[Start of Attachment]

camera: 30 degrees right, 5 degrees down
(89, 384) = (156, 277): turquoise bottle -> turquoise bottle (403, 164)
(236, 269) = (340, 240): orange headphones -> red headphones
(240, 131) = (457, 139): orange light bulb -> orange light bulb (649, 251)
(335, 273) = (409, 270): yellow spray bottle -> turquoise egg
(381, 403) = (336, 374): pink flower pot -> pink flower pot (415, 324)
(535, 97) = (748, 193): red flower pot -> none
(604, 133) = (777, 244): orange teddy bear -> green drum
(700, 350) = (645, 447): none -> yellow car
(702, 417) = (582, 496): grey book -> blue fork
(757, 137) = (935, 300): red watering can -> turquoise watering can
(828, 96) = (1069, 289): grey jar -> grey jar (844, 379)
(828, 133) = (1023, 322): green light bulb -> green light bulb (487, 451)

[End of Attachment]
[Start of Attachment]

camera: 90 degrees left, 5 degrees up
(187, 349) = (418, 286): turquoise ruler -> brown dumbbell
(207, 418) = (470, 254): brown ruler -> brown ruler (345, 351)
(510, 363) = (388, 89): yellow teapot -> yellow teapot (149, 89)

[End of Attachment]

> [PROBLEM DETAILS]: Within the listing above, work out the number of lines that hold "grey", and give that number alone.

> [RESULT OF THE EXERCISE]: 2